╭─ Material to process

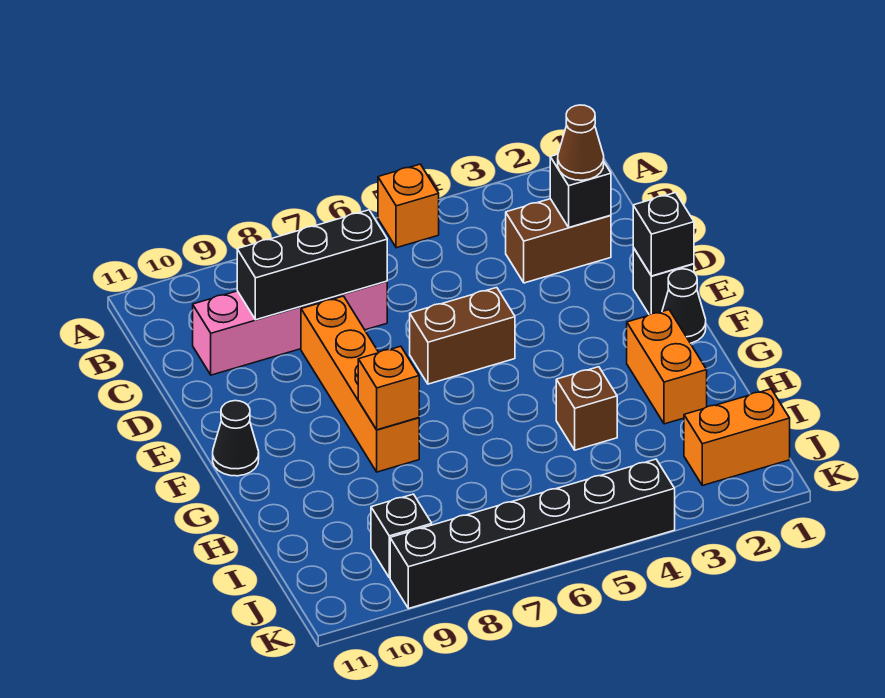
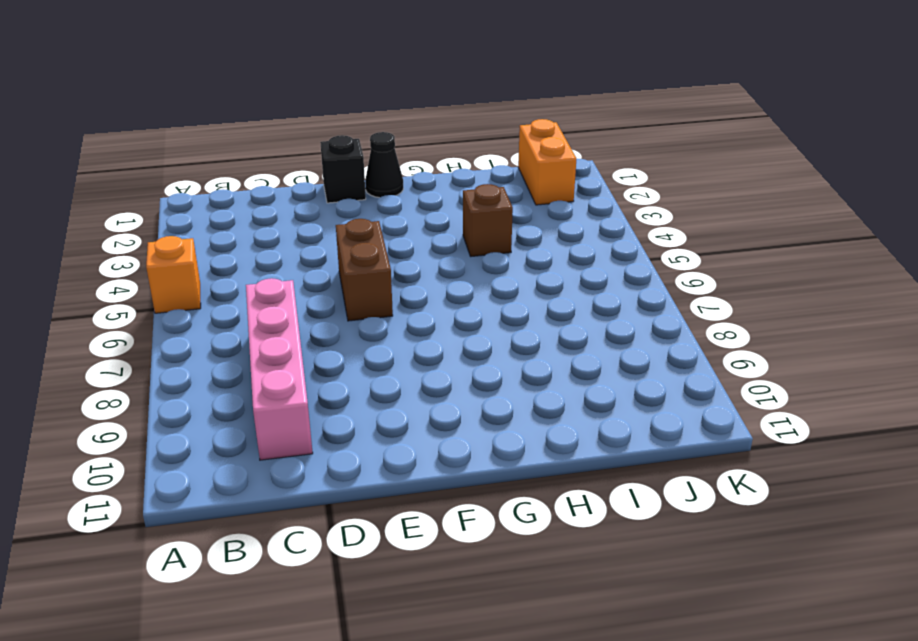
none -> brown 1x2 brick [506,199,611,283]
none -> orange 1x4 brick [301,296,419,472]
none -> black 1x1 cone [213,401,259,476]

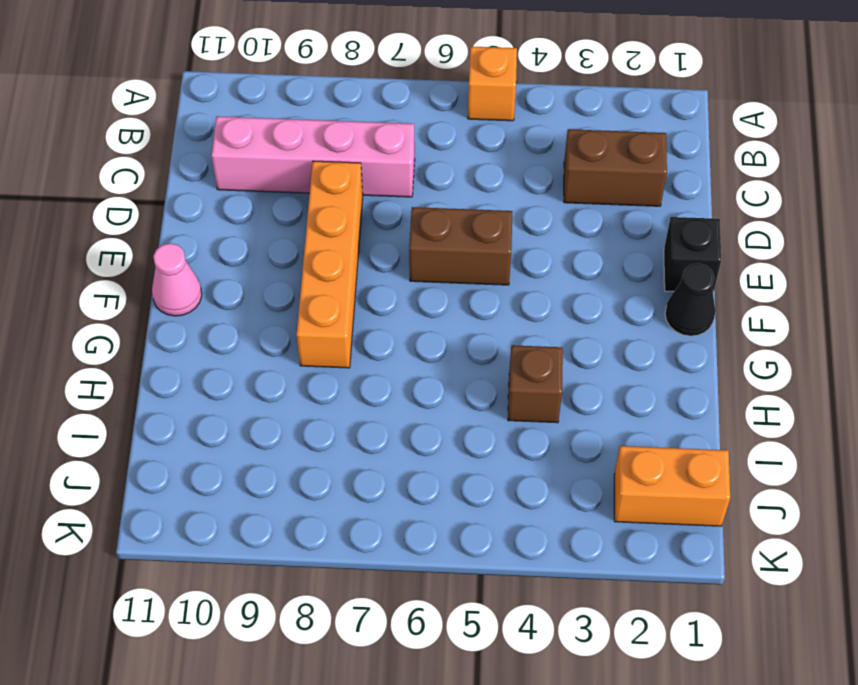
pink 1x1 cone [152,243,202,316] -> black 1x1 cone [213,401,259,476]
none -> orange 1x2 brick [627,310,707,424]
none -> black 1x1 brick [371,494,432,578]
none -> black 1x6 brick [390,459,675,609]

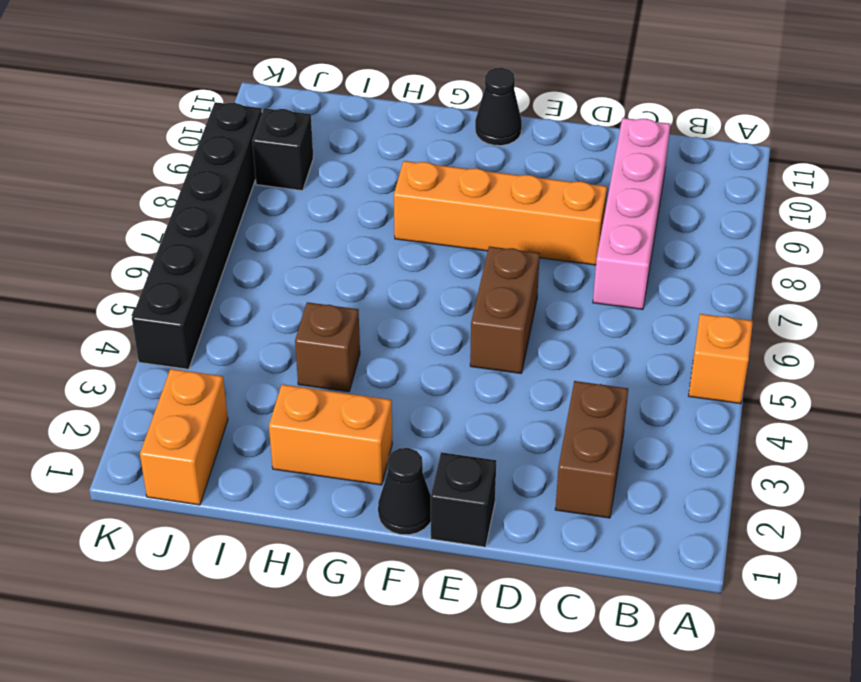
none -> black 1x1 brick [550,154,611,227]
none -> black 1x3 brick [237,210,387,320]
none -> black 1x1 brick [633,193,694,276]

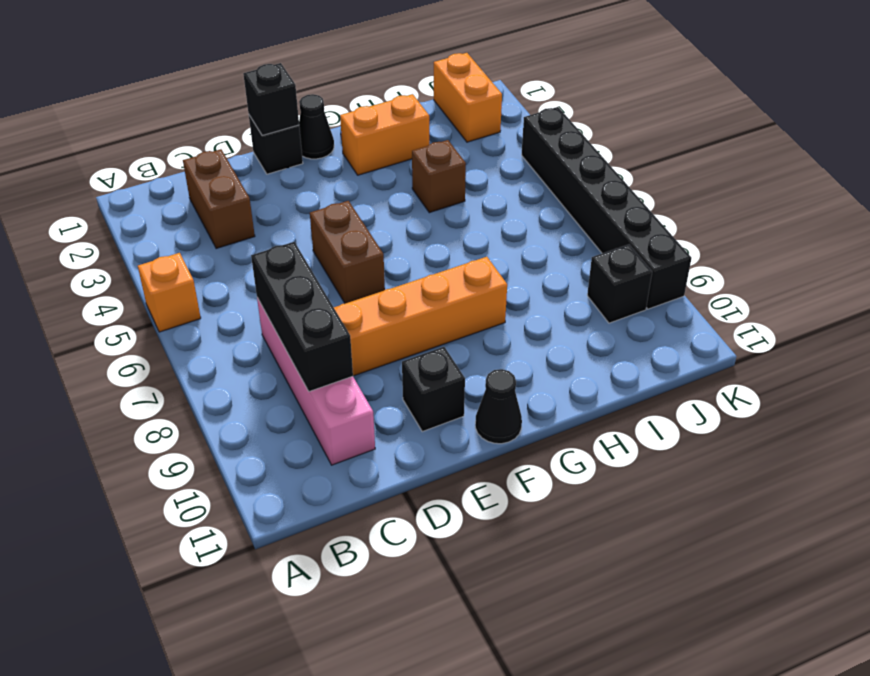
black 1x1 brick [402,347,465,432] -> black 1x1 brick moved to [550,154,611,227]
none -> orange 1x1 brick [358,346,419,430]
none -> brown 1x1 cone [558,105,604,180]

╰─

Requirement
The listing above must be repeated exactly, apart from the pictures.

Exercise solution
none -> brown 1x2 brick [506,199,611,283]
none -> orange 1x4 brick [301,296,419,472]
none -> black 1x1 cone [213,401,259,476]

pink 1x1 cone [152,243,202,316] -> black 1x1 cone [213,401,259,476]
none -> orange 1x2 brick [627,310,707,424]
none -> black 1x1 brick [371,494,432,578]
none -> black 1x6 brick [390,459,675,609]

none -> black 1x1 brick [550,154,611,227]
none -> black 1x3 brick [237,210,387,320]
none -> black 1x1 brick [633,193,694,276]

black 1x1 brick [402,347,465,432] -> black 1x1 brick moved to [550,154,611,227]
none -> orange 1x1 brick [358,346,419,430]
none -> brown 1x1 cone [558,105,604,180]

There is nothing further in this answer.